» Direction:
Copy the listing below line for line, leaving out the pictures.

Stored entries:
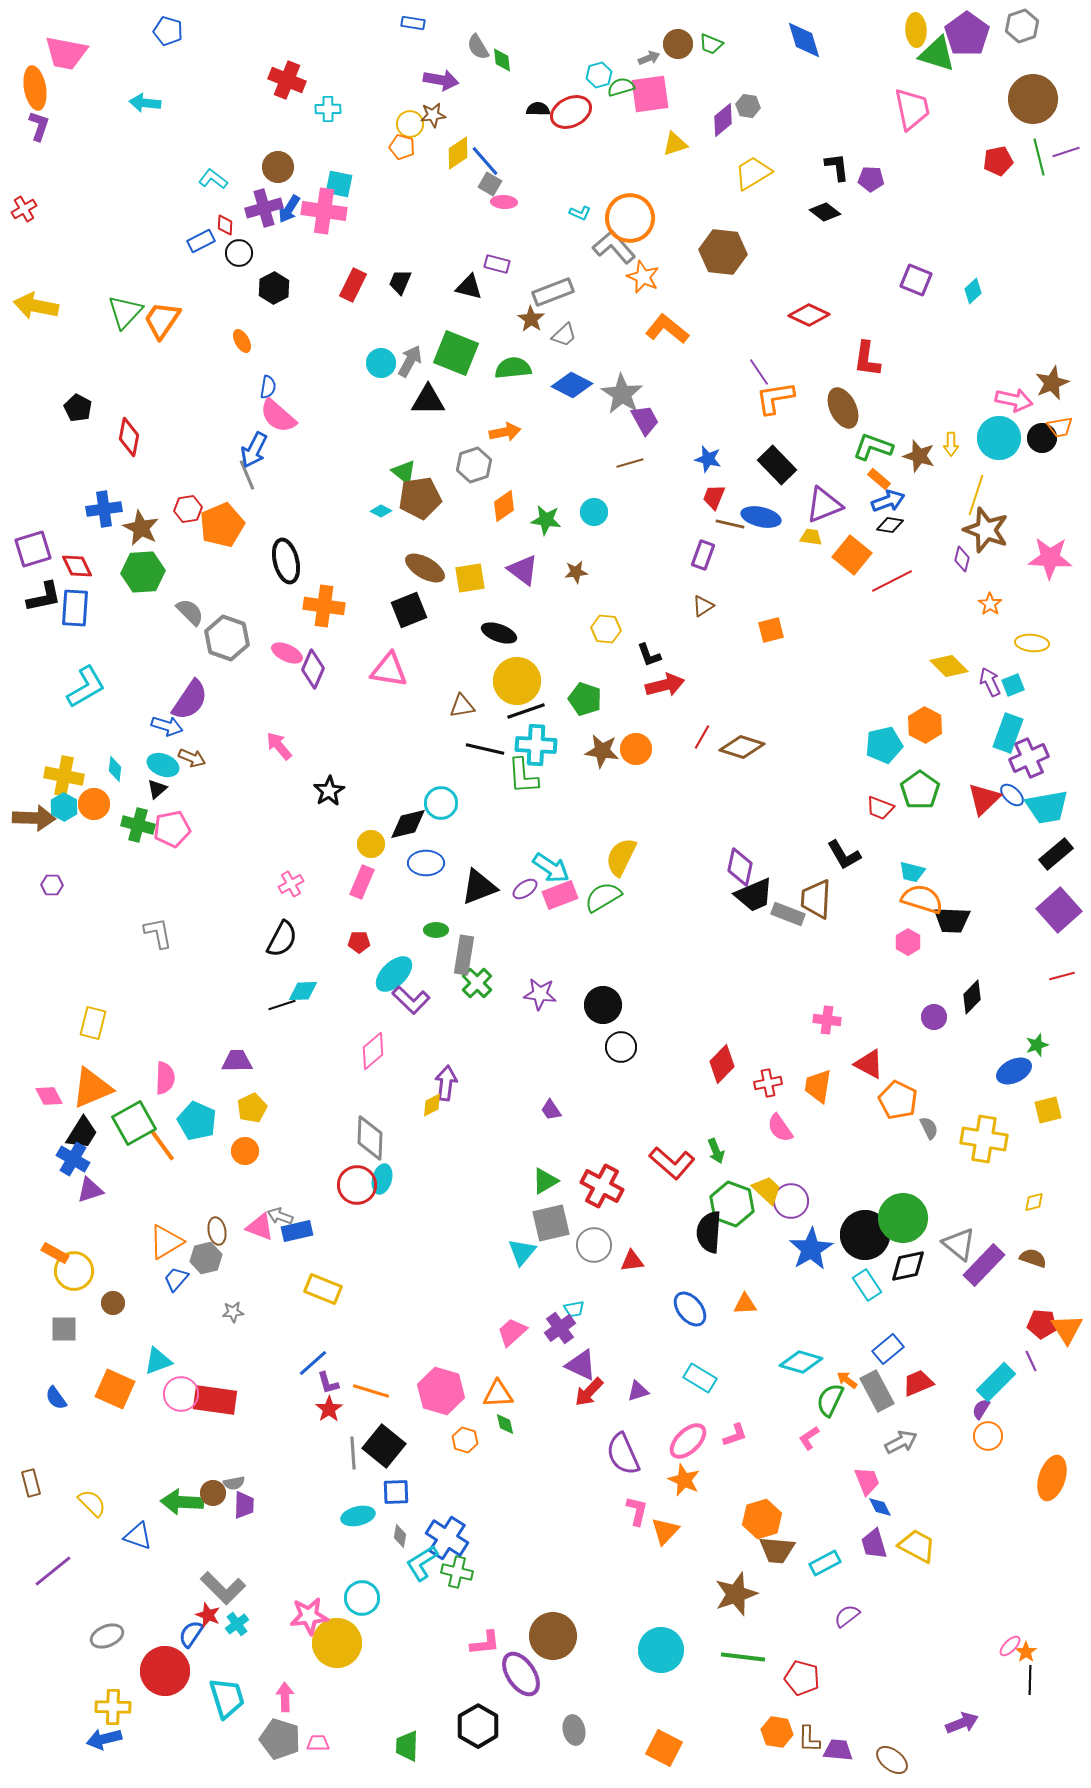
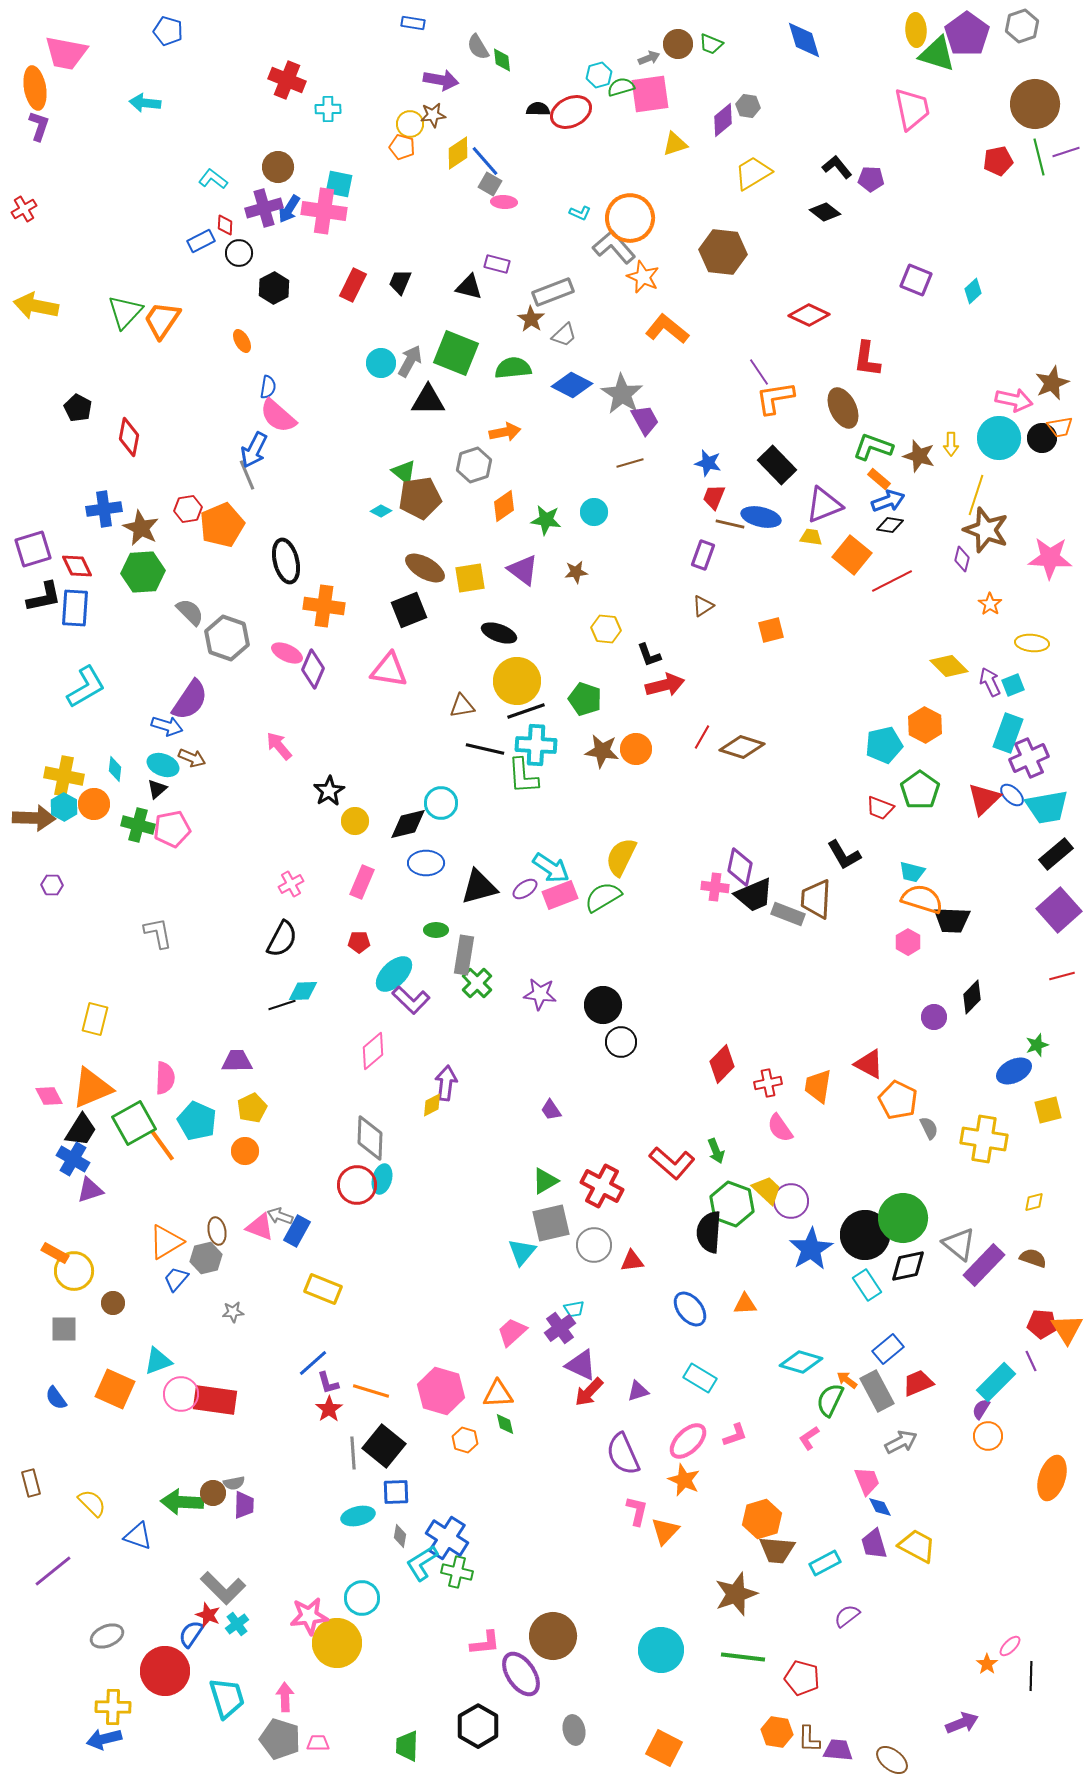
brown circle at (1033, 99): moved 2 px right, 5 px down
black L-shape at (837, 167): rotated 32 degrees counterclockwise
blue star at (708, 459): moved 4 px down
yellow circle at (371, 844): moved 16 px left, 23 px up
black triangle at (479, 887): rotated 6 degrees clockwise
pink cross at (827, 1020): moved 112 px left, 133 px up
yellow rectangle at (93, 1023): moved 2 px right, 4 px up
black circle at (621, 1047): moved 5 px up
black trapezoid at (82, 1133): moved 1 px left, 3 px up
blue rectangle at (297, 1231): rotated 48 degrees counterclockwise
orange star at (1026, 1652): moved 39 px left, 12 px down
black line at (1030, 1680): moved 1 px right, 4 px up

» The solution:
brown circle at (1033, 99): moved 2 px right, 5 px down
black L-shape at (837, 167): rotated 32 degrees counterclockwise
blue star at (708, 459): moved 4 px down
yellow circle at (371, 844): moved 16 px left, 23 px up
black triangle at (479, 887): rotated 6 degrees clockwise
pink cross at (827, 1020): moved 112 px left, 133 px up
yellow rectangle at (93, 1023): moved 2 px right, 4 px up
black circle at (621, 1047): moved 5 px up
black trapezoid at (82, 1133): moved 1 px left, 3 px up
blue rectangle at (297, 1231): rotated 48 degrees counterclockwise
orange star at (1026, 1652): moved 39 px left, 12 px down
black line at (1030, 1680): moved 1 px right, 4 px up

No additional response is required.